* **Activity**: When the line containing "white brick B3 level 2 -> none" appears in the data below, begin copying there and stop only after the line containing "none -> lime brick D9:I10 level 1".

* **Records for processing**:
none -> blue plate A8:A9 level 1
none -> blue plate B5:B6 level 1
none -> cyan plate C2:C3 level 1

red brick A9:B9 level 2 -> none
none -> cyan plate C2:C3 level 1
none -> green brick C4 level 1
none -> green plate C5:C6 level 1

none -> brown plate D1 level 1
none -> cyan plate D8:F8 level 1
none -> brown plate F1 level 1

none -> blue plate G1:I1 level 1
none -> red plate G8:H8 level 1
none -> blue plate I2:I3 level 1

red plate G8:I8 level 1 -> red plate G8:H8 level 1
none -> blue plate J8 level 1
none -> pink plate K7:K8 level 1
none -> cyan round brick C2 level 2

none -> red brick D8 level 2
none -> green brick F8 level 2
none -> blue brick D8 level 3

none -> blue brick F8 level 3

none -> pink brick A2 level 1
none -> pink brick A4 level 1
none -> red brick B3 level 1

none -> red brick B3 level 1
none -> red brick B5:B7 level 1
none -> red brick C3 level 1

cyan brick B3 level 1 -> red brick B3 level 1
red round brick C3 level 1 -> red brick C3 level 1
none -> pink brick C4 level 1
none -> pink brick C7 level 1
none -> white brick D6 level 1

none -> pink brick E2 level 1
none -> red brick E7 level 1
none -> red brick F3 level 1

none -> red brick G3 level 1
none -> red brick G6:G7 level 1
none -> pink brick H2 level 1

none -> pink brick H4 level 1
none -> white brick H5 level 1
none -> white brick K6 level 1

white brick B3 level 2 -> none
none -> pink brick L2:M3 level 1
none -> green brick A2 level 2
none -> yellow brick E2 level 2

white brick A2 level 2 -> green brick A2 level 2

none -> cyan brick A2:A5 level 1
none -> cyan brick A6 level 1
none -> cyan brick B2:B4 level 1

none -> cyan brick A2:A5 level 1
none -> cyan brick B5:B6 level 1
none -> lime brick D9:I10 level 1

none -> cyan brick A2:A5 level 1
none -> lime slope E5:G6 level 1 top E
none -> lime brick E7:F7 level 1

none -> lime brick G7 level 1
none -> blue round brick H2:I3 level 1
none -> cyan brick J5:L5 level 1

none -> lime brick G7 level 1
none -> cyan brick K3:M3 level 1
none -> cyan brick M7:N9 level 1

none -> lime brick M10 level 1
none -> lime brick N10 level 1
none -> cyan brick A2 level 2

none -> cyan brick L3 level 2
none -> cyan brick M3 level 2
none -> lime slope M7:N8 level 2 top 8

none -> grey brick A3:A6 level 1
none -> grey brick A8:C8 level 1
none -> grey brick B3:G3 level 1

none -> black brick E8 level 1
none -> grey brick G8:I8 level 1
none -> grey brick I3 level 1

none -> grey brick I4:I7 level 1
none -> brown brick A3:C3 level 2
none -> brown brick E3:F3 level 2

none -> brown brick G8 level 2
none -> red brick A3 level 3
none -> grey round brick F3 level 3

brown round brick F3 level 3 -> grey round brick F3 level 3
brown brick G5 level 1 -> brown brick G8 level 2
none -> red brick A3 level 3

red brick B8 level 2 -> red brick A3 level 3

* **Answer for the task**:
white brick B3 level 2 -> none
none -> pink brick L2:M3 level 1
none -> green brick A2 level 2
none -> yellow brick E2 level 2

white brick A2 level 2 -> green brick A2 level 2

none -> cyan brick A2:A5 level 1
none -> cyan brick A6 level 1
none -> cyan brick B2:B4 level 1

none -> cyan brick A2:A5 level 1
none -> cyan brick B5:B6 level 1
none -> lime brick D9:I10 level 1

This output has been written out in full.